- What the task asks -
Give a verbatim quotation of every record.

-------

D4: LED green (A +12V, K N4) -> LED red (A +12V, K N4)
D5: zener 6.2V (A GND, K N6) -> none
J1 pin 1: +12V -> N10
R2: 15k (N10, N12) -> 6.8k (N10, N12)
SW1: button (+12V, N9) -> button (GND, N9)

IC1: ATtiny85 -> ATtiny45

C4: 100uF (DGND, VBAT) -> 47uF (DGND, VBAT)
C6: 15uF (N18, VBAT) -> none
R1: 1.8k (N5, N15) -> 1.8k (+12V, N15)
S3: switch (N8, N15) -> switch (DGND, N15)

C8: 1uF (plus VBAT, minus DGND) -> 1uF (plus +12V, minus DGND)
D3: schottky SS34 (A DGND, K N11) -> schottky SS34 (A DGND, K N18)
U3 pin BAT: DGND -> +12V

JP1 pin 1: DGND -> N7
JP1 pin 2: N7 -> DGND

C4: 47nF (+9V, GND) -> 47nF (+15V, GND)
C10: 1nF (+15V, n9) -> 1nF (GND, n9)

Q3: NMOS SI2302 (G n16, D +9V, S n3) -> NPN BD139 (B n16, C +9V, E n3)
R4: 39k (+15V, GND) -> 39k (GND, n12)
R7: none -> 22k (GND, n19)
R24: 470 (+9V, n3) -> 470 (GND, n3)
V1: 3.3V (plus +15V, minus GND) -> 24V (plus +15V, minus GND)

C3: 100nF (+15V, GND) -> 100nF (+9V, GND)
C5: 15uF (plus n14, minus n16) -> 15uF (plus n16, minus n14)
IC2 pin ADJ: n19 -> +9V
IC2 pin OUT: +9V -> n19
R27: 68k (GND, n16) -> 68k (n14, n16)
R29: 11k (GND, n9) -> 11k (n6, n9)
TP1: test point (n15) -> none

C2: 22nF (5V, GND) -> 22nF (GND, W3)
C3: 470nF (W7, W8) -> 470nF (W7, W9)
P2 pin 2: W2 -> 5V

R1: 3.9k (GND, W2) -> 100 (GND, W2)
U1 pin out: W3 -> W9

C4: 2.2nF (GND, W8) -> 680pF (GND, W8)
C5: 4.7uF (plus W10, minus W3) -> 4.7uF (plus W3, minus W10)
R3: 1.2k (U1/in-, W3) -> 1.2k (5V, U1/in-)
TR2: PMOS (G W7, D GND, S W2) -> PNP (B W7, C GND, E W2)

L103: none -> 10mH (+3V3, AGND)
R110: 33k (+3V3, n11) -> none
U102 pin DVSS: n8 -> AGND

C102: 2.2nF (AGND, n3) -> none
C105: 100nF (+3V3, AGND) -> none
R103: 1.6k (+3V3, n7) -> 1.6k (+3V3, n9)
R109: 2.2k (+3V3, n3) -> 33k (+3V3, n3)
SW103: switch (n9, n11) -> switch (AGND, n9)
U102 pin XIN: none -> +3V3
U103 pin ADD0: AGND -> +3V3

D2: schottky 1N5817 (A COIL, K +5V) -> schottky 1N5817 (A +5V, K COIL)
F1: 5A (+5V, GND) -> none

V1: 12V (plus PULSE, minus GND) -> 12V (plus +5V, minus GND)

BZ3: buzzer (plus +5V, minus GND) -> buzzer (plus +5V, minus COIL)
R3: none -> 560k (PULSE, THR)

-------

- Exercise result -
D4: LED green (A +12V, K N4) -> LED red (A +12V, K N4)
D5: zener 6.2V (A GND, K N6) -> none
J1 pin 1: +12V -> N10
R2: 15k (N10, N12) -> 6.8k (N10, N12)
SW1: button (+12V, N9) -> button (GND, N9)

IC1: ATtiny85 -> ATtiny45

C4: 100uF (DGND, VBAT) -> 47uF (DGND, VBAT)
C6: 15uF (N18, VBAT) -> none
R1: 1.8k (N5, N15) -> 1.8k (+12V, N15)
S3: switch (N8, N15) -> switch (DGND, N15)

C8: 1uF (plus VBAT, minus DGND) -> 1uF (plus +12V, minus DGND)
D3: schottky SS34 (A DGND, K N11) -> schottky SS34 (A DGND, K N18)
U3 pin BAT: DGND -> +12V

JP1 pin 1: DGND -> N7
JP1 pin 2: N7 -> DGND

C4: 47nF (+9V, GND) -> 47nF (+15V, GND)
C10: 1nF (+15V, n9) -> 1nF (GND, n9)

Q3: NMOS SI2302 (G n16, D +9V, S n3) -> NPN BD139 (B n16, C +9V, E n3)
R4: 39k (+15V, GND) -> 39k (GND, n12)
R7: none -> 22k (GND, n19)
R24: 470 (+9V, n3) -> 470 (GND, n3)
V1: 3.3V (plus +15V, minus GND) -> 24V (plus +15V, minus GND)

C3: 100nF (+15V, GND) -> 100nF (+9V, GND)
C5: 15uF (plus n14, minus n16) -> 15uF (plus n16, minus n14)
IC2 pin ADJ: n19 -> +9V
IC2 pin OUT: +9V -> n19
R27: 68k (GND, n16) -> 68k (n14, n16)
R29: 11k (GND, n9) -> 11k (n6, n9)
TP1: test point (n15) -> none

C2: 22nF (5V, GND) -> 22nF (GND, W3)
C3: 470nF (W7, W8) -> 470nF (W7, W9)
P2 pin 2: W2 -> 5V

R1: 3.9k (GND, W2) -> 100 (GND, W2)
U1 pin out: W3 -> W9

C4: 2.2nF (GND, W8) -> 680pF (GND, W8)
C5: 4.7uF (plus W10, minus W3) -> 4.7uF (plus W3, minus W10)
R3: 1.2k (U1/in-, W3) -> 1.2k (5V, U1/in-)
TR2: PMOS (G W7, D GND, S W2) -> PNP (B W7, C GND, E W2)

L103: none -> 10mH (+3V3, AGND)
R110: 33k (+3V3, n11) -> none
U102 pin DVSS: n8 -> AGND

C102: 2.2nF (AGND, n3) -> none
C105: 100nF (+3V3, AGND) -> none
R103: 1.6k (+3V3, n7) -> 1.6k (+3V3, n9)
R109: 2.2k (+3V3, n3) -> 33k (+3V3, n3)
SW103: switch (n9, n11) -> switch (AGND, n9)
U102 pin XIN: none -> +3V3
U103 pin ADD0: AGND -> +3V3

D2: schottky 1N5817 (A COIL, K +5V) -> schottky 1N5817 (A +5V, K COIL)
F1: 5A (+5V, GND) -> none

V1: 12V (plus PULSE, minus GND) -> 12V (plus +5V, minus GND)

BZ3: buzzer (plus +5V, minus GND) -> buzzer (plus +5V, minus COIL)
R3: none -> 560k (PULSE, THR)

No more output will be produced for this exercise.